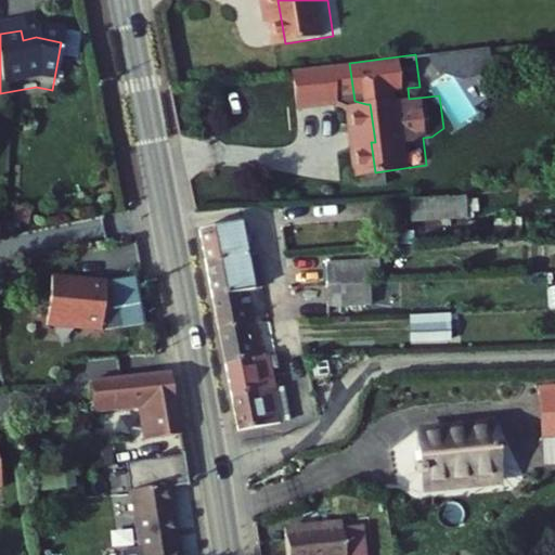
[(349,63),(312,67),(317,105),(355,101),(349,63)]
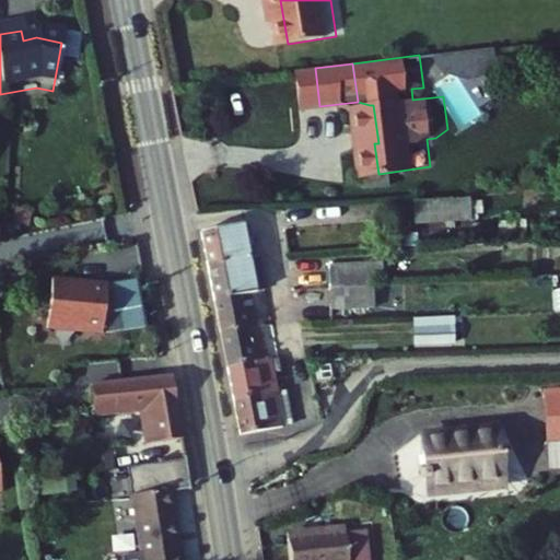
[(438,211),(492,206),(490,186),(435,191),(438,211)]
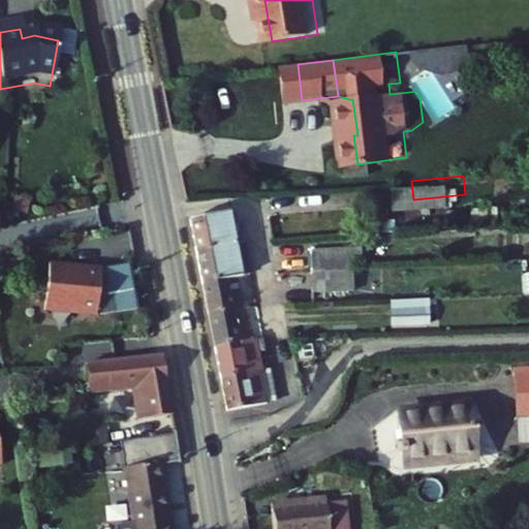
[(248,210),(208,216),(213,251),(253,245),(248,210)]
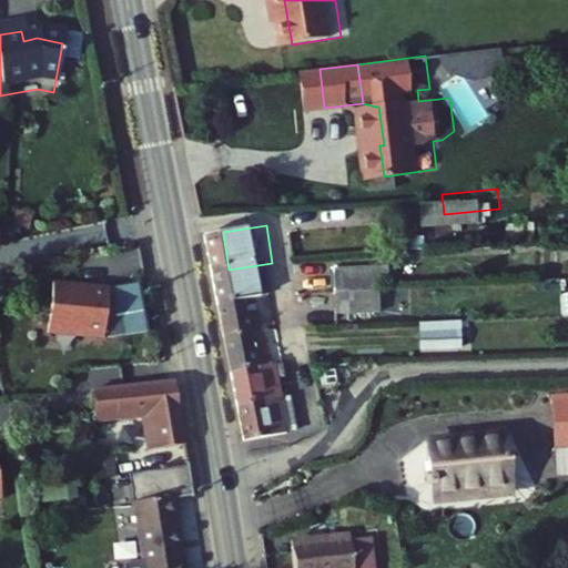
[(276,295),(283,294),(279,262),(272,263),(229,270),(233,302),(276,295)]
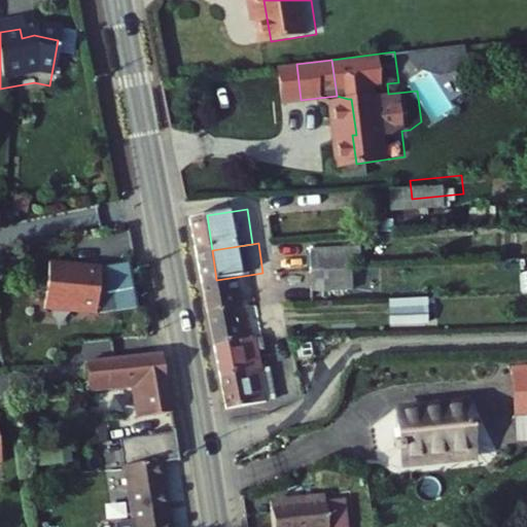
[(324,268),(365,265),(363,244),(322,247),(324,268)]
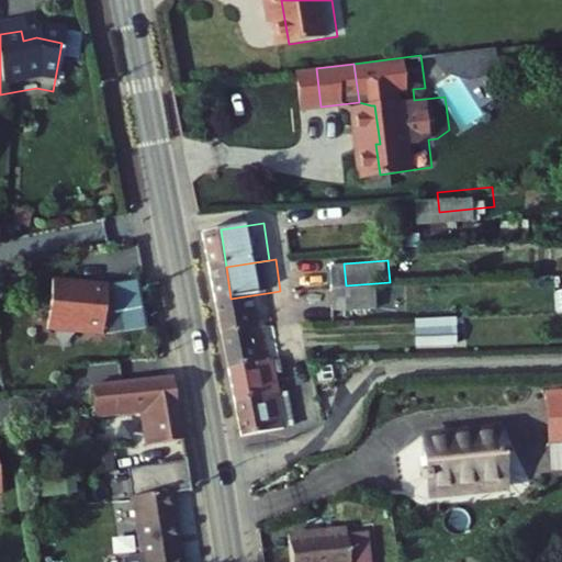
[(110,284),(52,277),(46,330),(104,336),(147,330),(136,280),(110,284)]
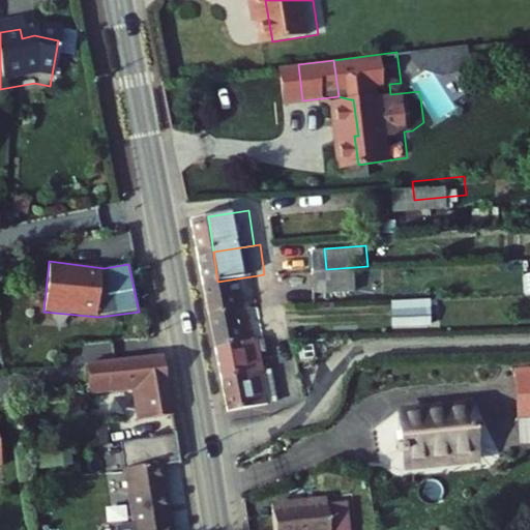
[(327,290),(369,287),(367,266),(326,269),(327,290)]
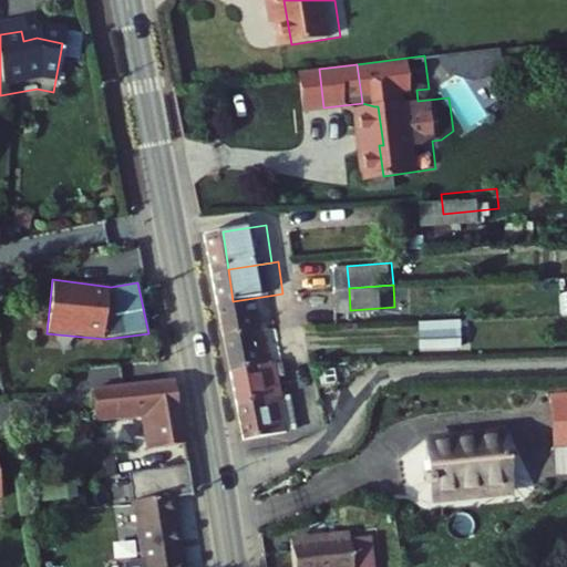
[(281,330),(276,295),(233,301),(238,337),(281,330)]
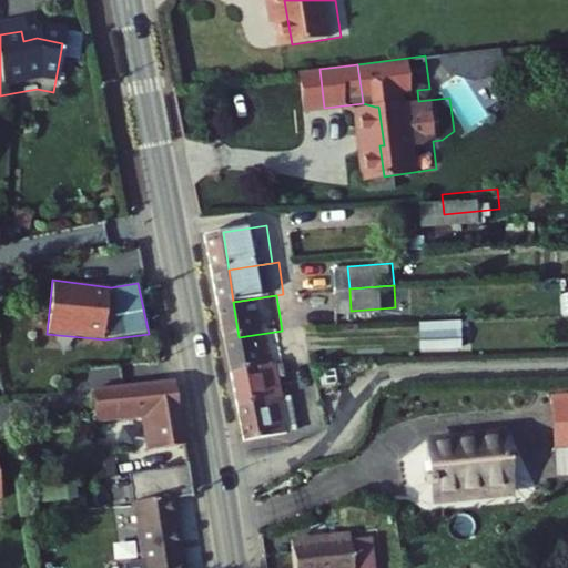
[(439,345),(478,343),(477,326),(438,328),(439,345)]
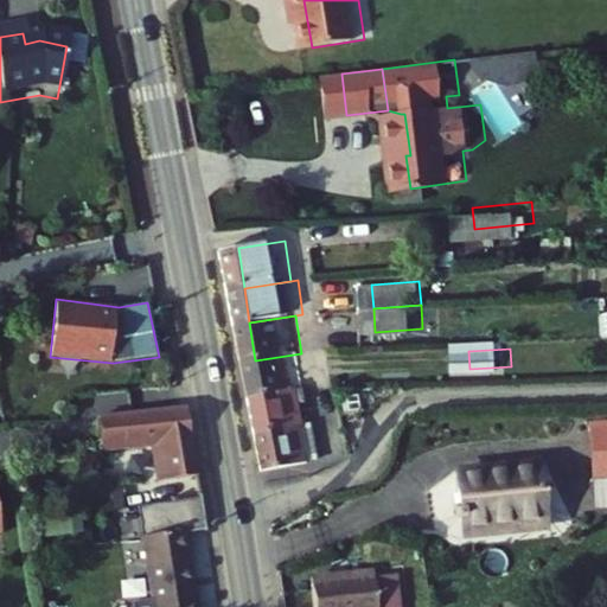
[(307,393),(301,353),(255,360),(261,400),(307,393)]
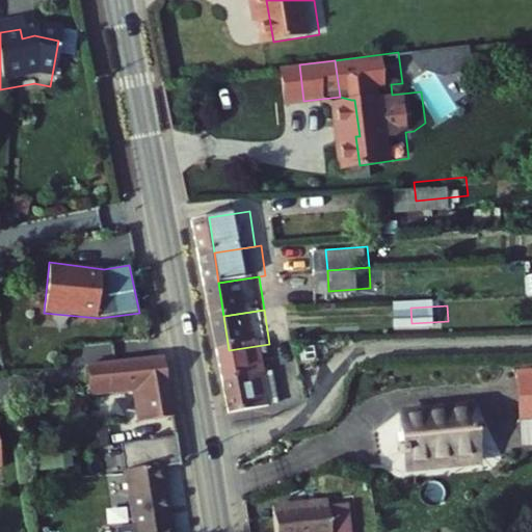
[(274,375),(269,344),(229,350),(234,381),(274,375)]
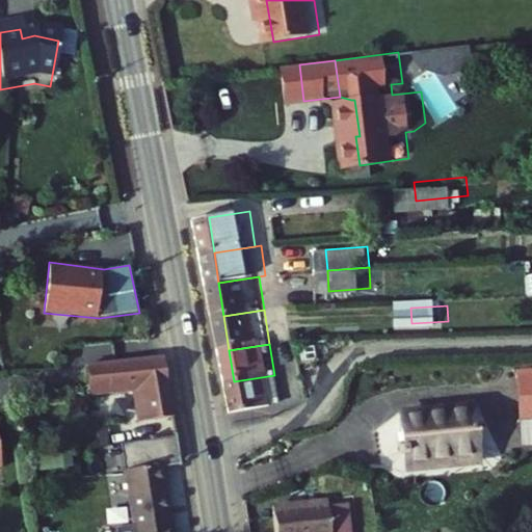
[(165,384),(161,360),(88,368),(91,393),(136,388),(165,384)]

# # # # # # #

▶ Work request: Please reproduce verbatim the lines from the line with "[(324,268),(365,265),(363,244),(322,247),(324,268)]" through the final line of the listing, inclusive of both ends. Omit all pictures.

▶ Task result:
[(324,268),(365,265),(363,244),(322,247),(324,268)]
[(110,284),(52,277),(46,330),(104,336),(147,330),(136,280),(110,284)]
[(327,290),(369,287),(367,266),(326,269),(327,290)]
[(281,330),(276,295),(233,301),(238,337),(281,330)]
[(439,345),(478,343),(477,326),(438,328),(439,345)]
[(307,393),(301,353),(255,360),(261,400),(307,393)]
[(274,375),(269,344),(229,350),(234,381),(274,375)]
[(165,384),(161,360),(88,368),(91,393),(136,388),(165,384)]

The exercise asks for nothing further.